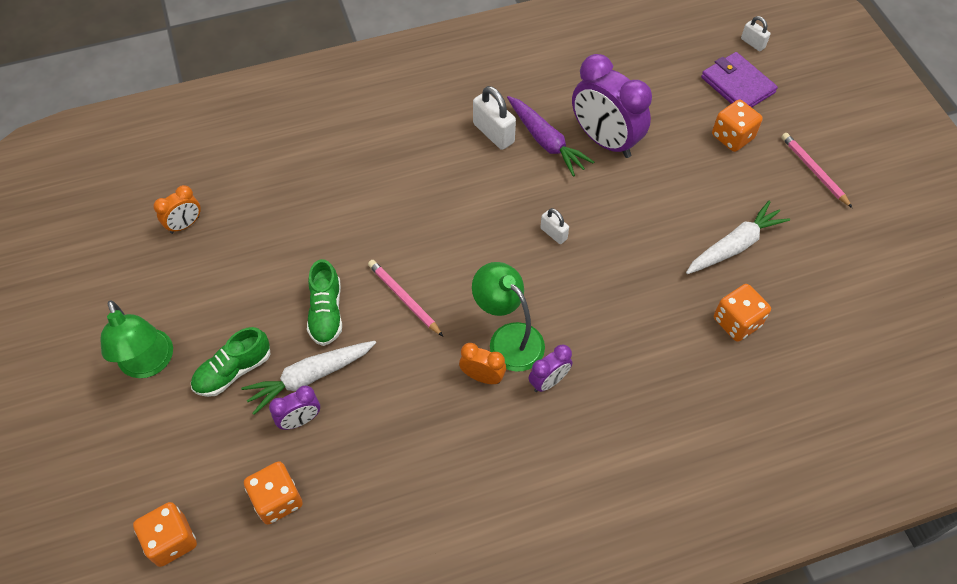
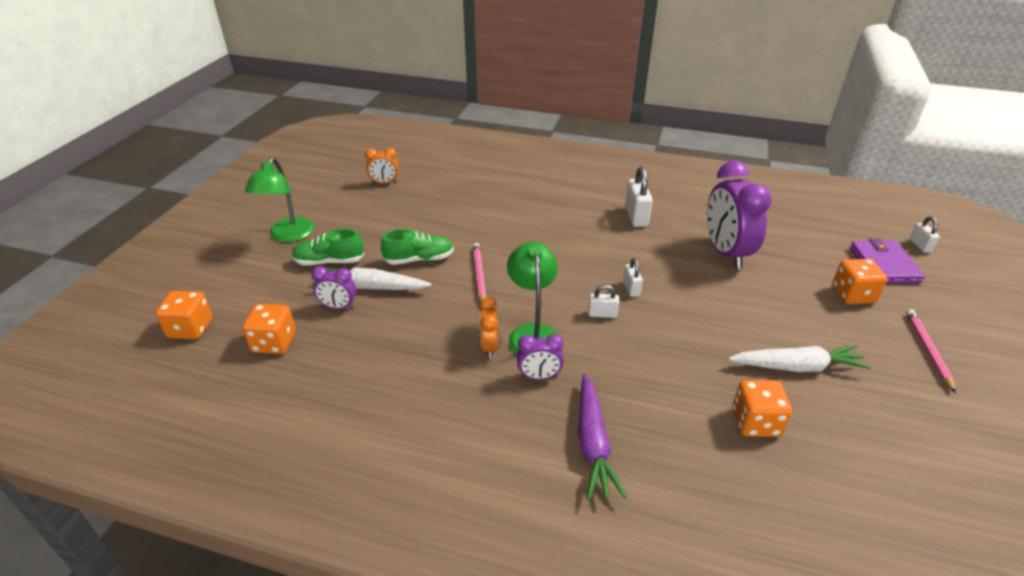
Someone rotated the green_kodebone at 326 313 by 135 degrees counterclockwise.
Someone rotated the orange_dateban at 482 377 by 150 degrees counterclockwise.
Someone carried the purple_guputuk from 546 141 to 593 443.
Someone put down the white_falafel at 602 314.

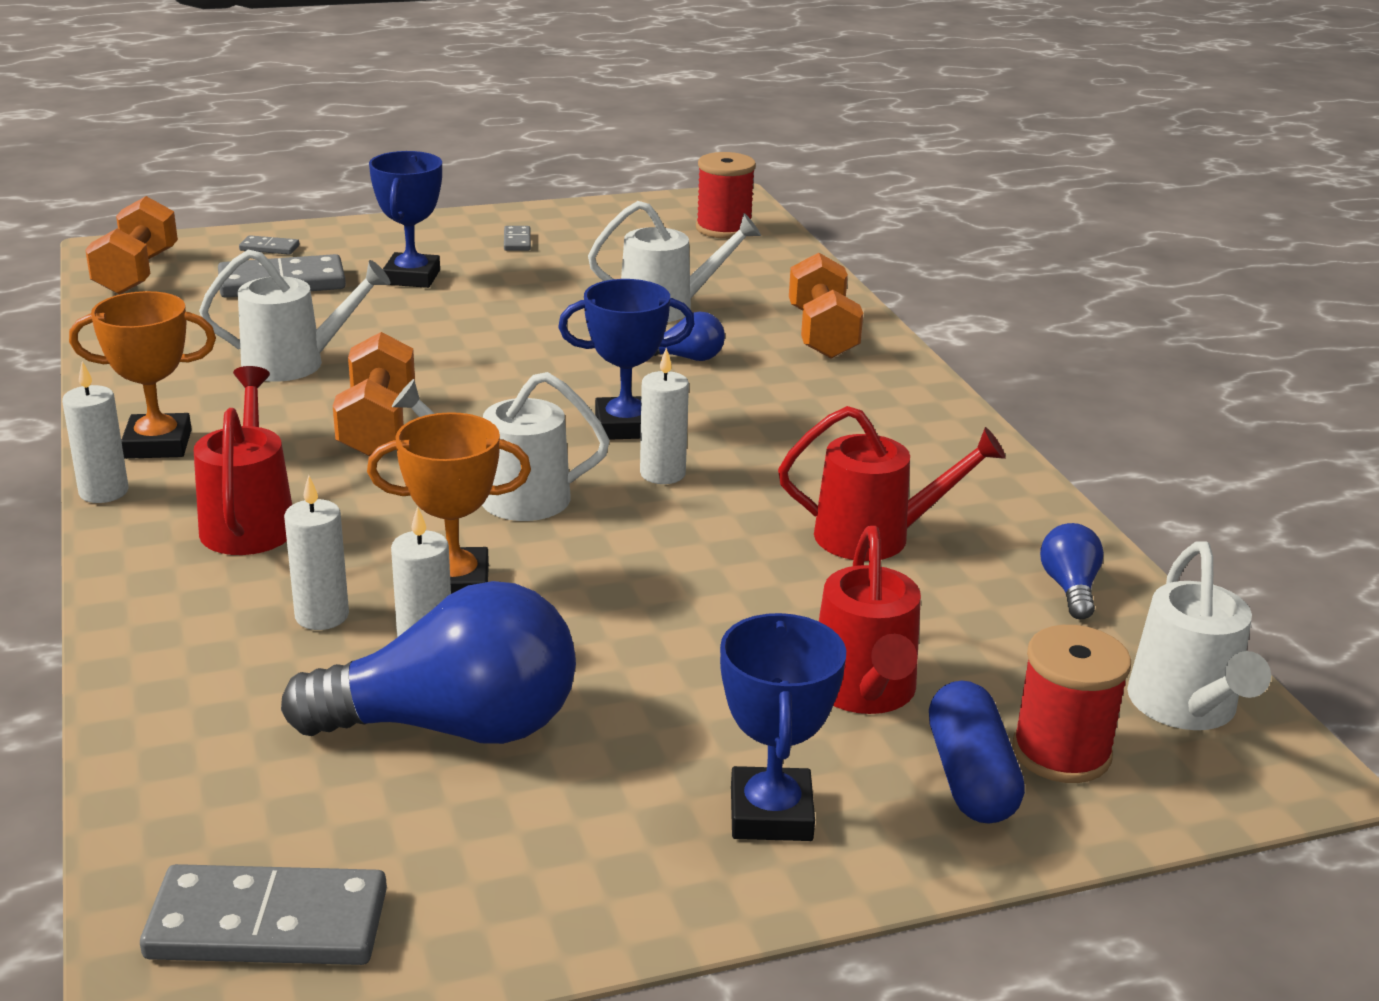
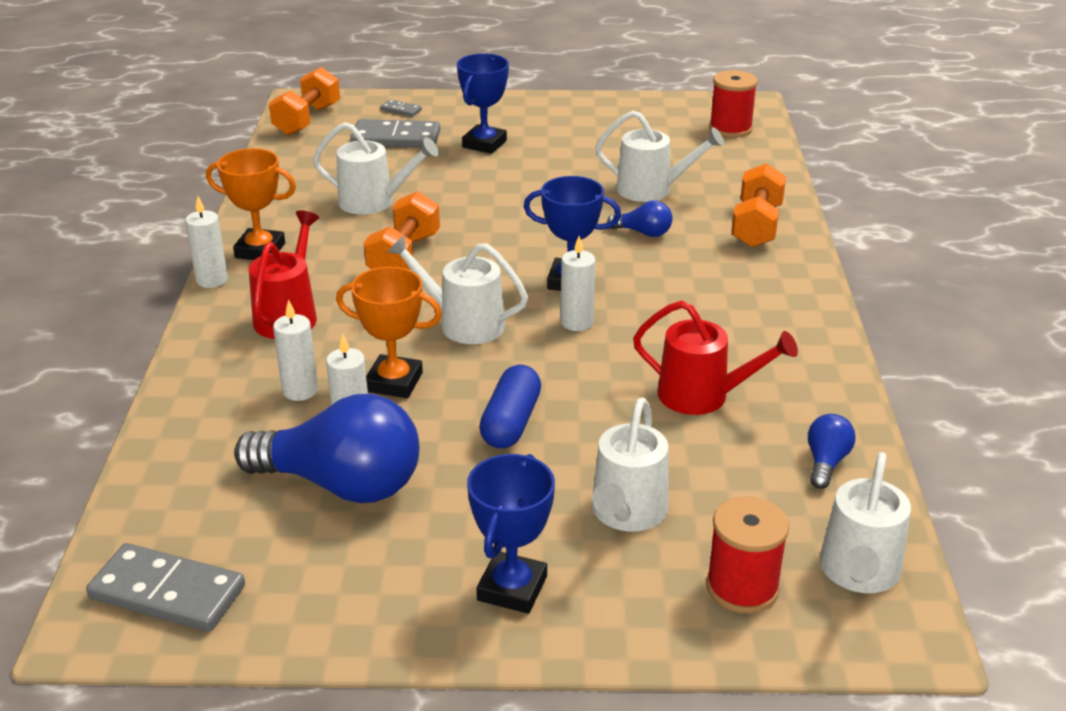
Someone took away the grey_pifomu at 517 241.
Someone repainted the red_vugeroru at 865 692, which became the white_vugeroru at 626 514.
Someone carried the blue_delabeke from 970 777 to 510 422.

######

TASK REQUIREMENTS: Give the data again exactly as written, with no pictures included.

OUTPUT FOR THIS TASK:
Someone rotated the green_kodebone at 326 313 by 135 degrees counterclockwise.
Someone rotated the orange_dateban at 482 377 by 150 degrees counterclockwise.
Someone carried the purple_guputuk from 546 141 to 593 443.
Someone put down the white_falafel at 602 314.

Someone took away the grey_pifomu at 517 241.
Someone repainted the red_vugeroru at 865 692, which became the white_vugeroru at 626 514.
Someone carried the blue_delabeke from 970 777 to 510 422.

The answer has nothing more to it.